Excerpted records Block Start

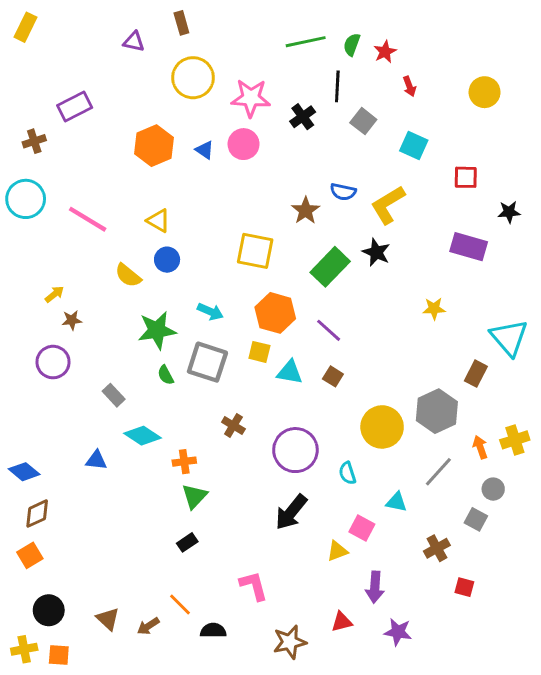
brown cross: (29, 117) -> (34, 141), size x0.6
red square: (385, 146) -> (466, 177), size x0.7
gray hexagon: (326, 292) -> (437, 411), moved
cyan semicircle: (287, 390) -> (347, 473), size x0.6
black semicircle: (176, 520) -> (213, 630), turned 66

Excerpted records Block End
Excerpted records Block Start

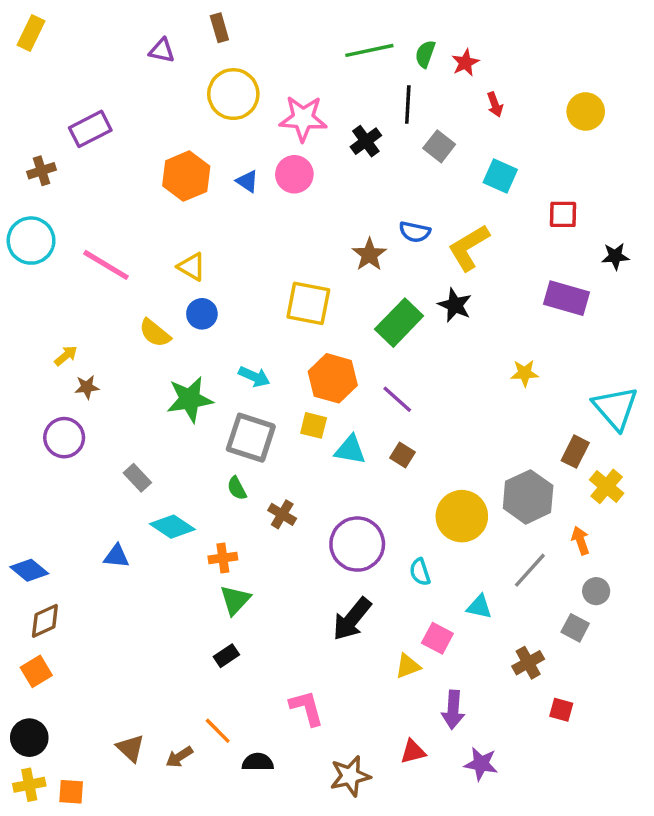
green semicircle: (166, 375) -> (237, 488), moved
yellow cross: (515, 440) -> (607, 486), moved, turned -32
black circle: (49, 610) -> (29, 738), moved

Excerpted records Block End
Excerpted records Block Start

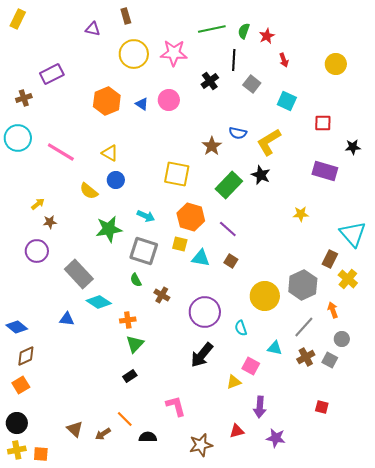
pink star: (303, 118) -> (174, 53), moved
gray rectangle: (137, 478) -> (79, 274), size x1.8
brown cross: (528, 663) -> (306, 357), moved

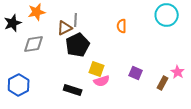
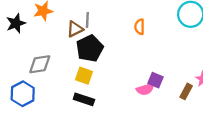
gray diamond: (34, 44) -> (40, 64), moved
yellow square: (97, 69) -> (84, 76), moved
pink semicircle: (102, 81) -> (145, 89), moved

Excerpted records Block End

How to complete this task> Take the entries above and return only the lines from the one with "brown cross: (29, 117)" to the one with "black semicircle: (176, 520)", both included, unchanged.

Your response>
brown cross: (29, 117) -> (34, 141), size x0.6
red square: (385, 146) -> (466, 177), size x0.7
gray hexagon: (326, 292) -> (437, 411), moved
cyan semicircle: (287, 390) -> (347, 473), size x0.6
black semicircle: (176, 520) -> (213, 630), turned 66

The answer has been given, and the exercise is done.